Extracted records:
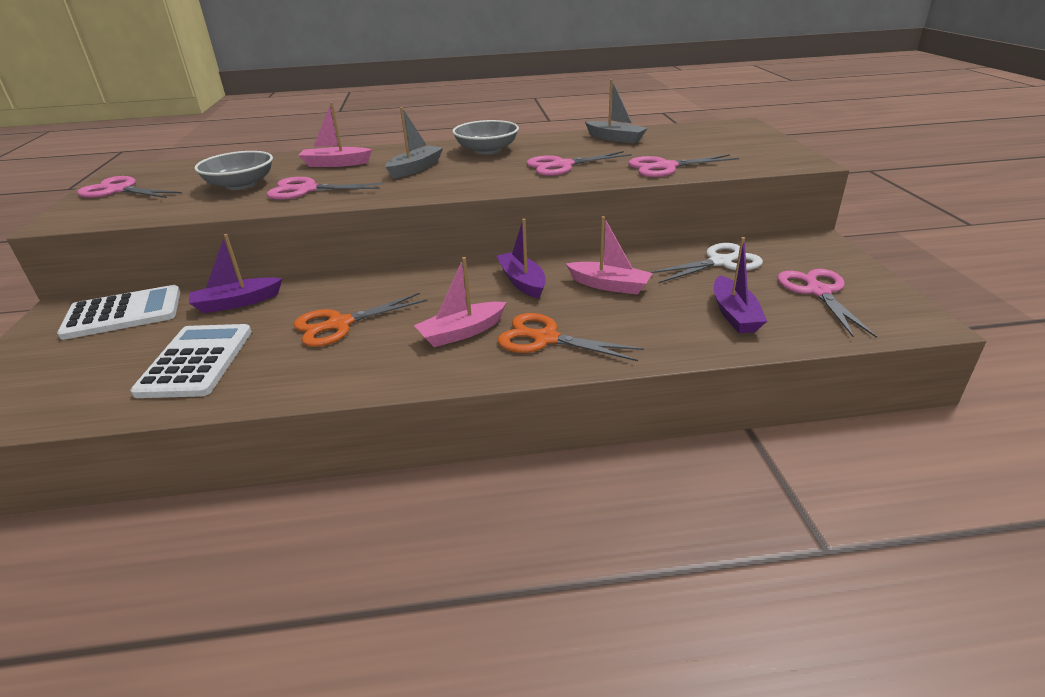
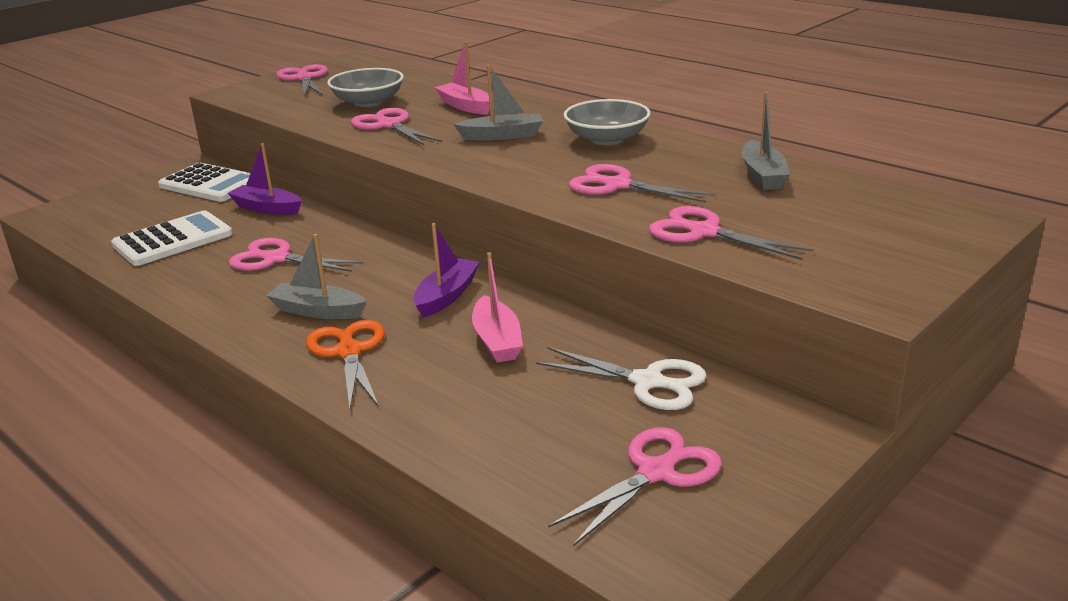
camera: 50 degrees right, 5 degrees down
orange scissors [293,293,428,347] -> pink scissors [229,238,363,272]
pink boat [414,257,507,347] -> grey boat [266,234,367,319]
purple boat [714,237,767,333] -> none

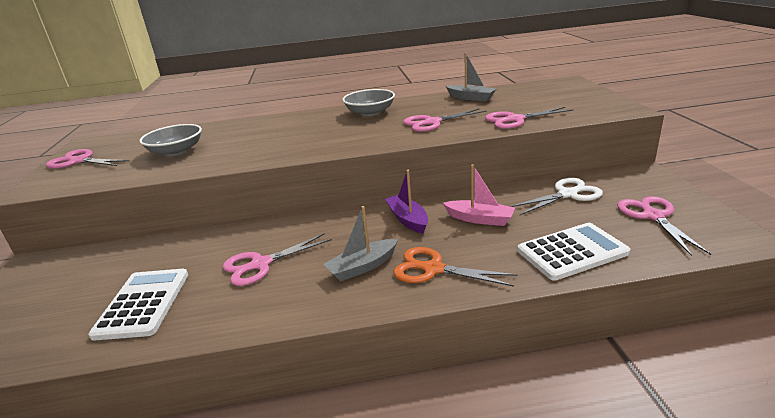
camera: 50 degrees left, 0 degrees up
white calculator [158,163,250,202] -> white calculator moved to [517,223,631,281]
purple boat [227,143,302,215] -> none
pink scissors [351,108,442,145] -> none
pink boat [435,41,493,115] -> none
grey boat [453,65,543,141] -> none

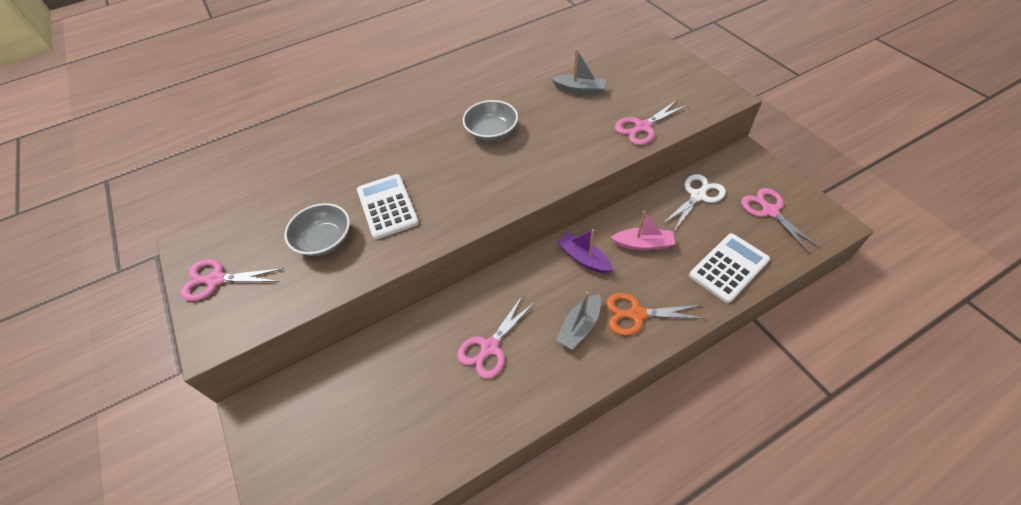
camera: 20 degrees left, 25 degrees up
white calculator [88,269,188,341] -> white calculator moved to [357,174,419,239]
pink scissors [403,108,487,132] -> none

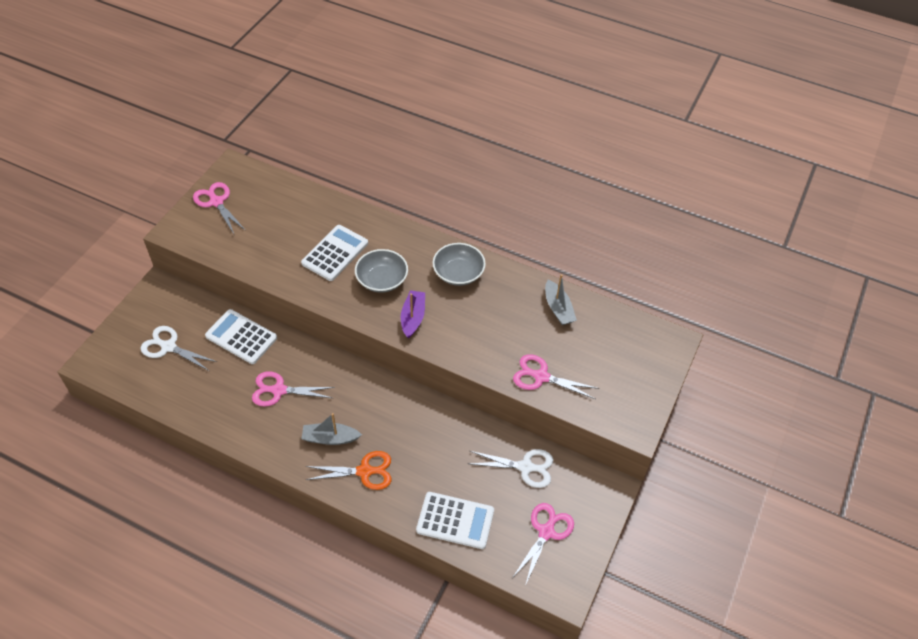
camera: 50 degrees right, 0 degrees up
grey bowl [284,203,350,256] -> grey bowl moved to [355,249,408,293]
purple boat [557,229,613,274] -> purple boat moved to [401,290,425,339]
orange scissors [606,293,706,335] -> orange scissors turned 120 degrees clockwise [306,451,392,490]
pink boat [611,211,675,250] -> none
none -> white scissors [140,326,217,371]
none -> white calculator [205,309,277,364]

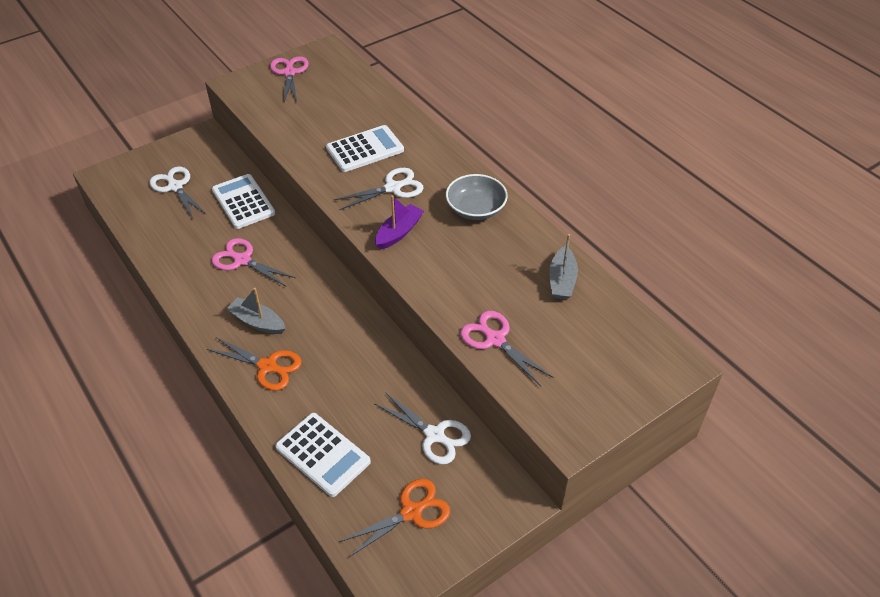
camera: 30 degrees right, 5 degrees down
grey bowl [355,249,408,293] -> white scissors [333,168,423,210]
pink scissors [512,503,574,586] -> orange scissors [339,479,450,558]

==

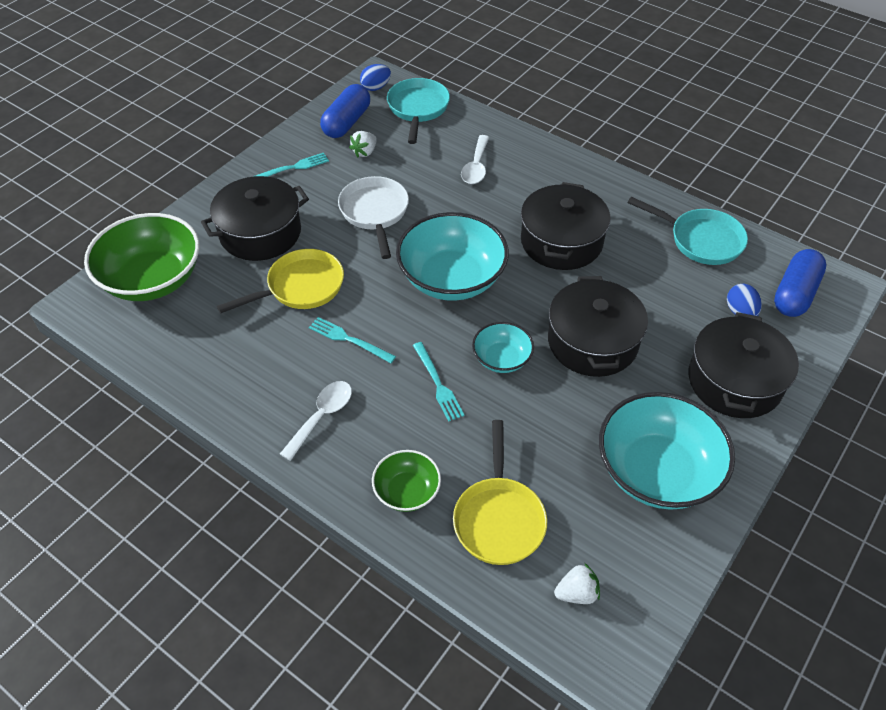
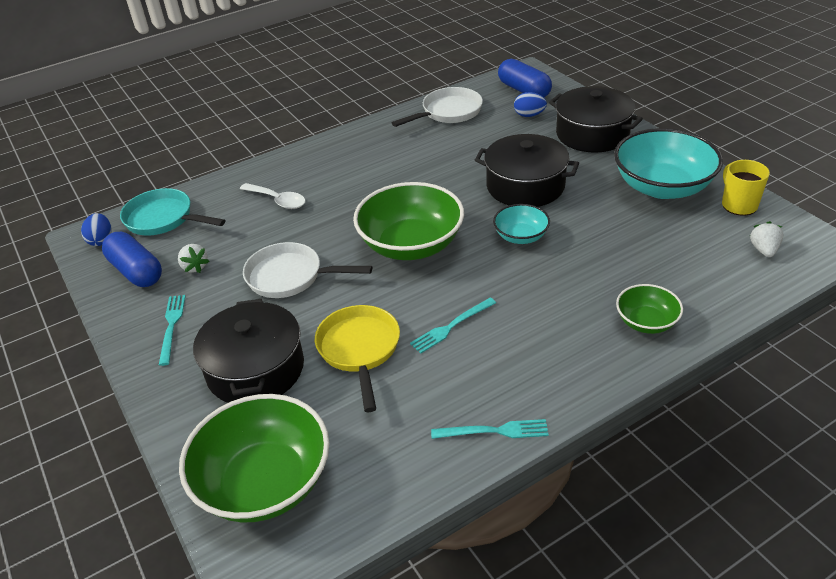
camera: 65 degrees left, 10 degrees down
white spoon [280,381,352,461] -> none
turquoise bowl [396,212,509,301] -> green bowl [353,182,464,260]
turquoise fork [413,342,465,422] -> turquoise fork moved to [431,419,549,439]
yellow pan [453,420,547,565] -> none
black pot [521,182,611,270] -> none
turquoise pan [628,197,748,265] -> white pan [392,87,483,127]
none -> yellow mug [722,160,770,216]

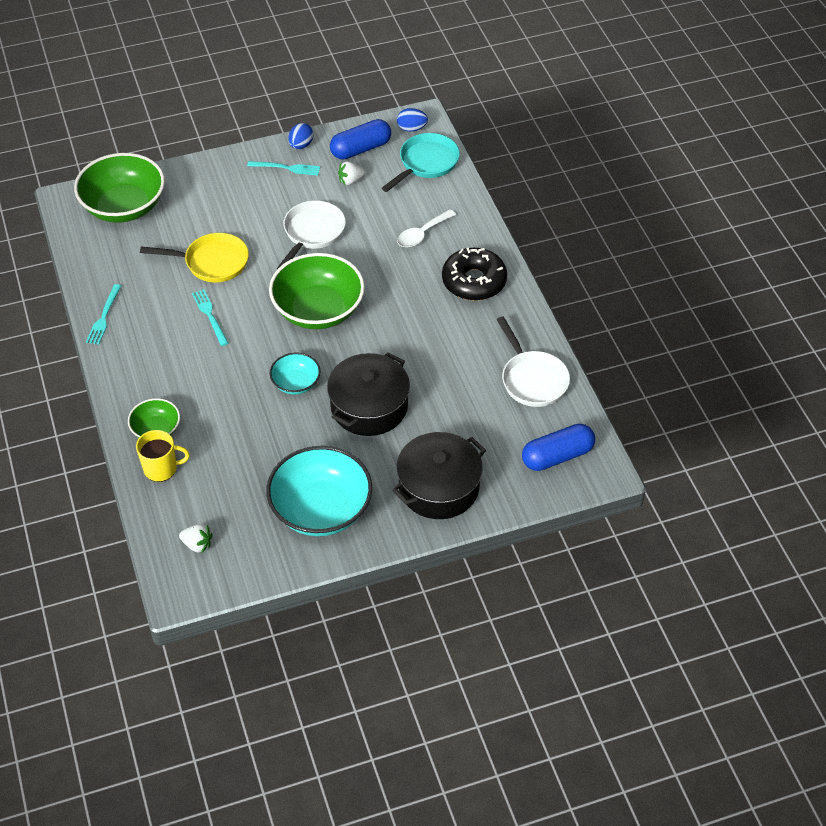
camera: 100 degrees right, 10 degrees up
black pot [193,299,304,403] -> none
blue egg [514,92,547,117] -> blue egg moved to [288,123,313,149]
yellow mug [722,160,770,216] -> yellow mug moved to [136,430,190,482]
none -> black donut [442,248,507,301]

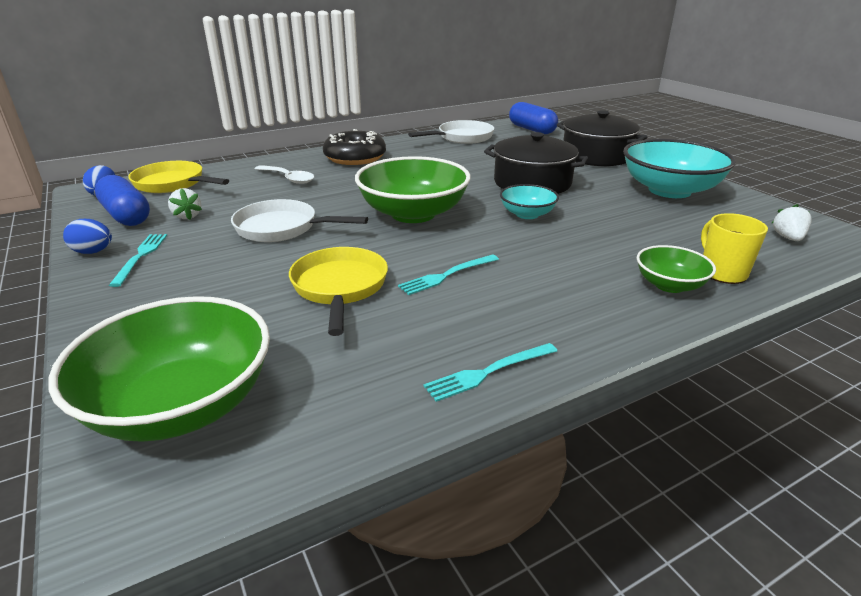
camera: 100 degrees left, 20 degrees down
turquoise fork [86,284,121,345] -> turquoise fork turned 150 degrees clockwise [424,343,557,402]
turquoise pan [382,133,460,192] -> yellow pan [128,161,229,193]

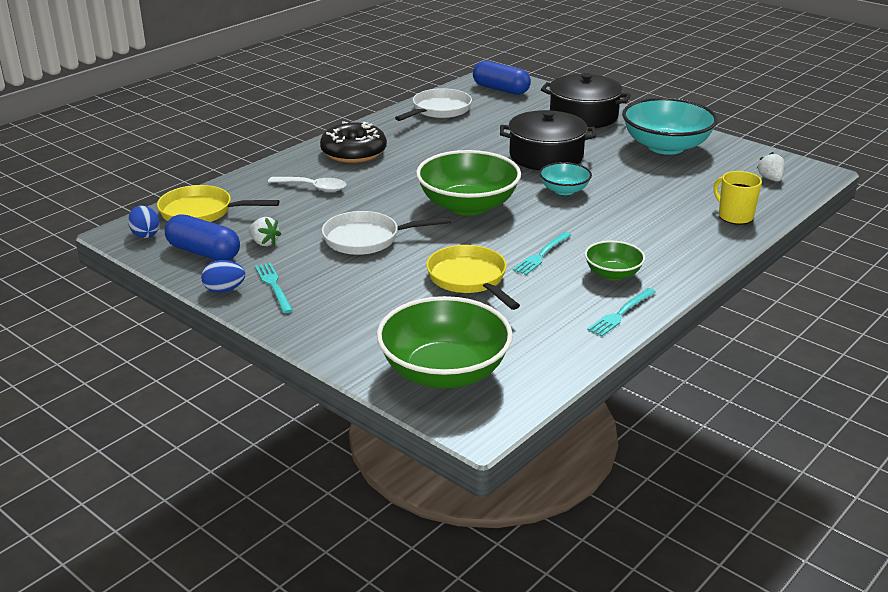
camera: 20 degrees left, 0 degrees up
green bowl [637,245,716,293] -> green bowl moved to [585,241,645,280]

→ **Aim of the exercise**: Look for the word "right" in every line of the records. State how many lines contain it, and write only the number.

→ **The completed task**: 4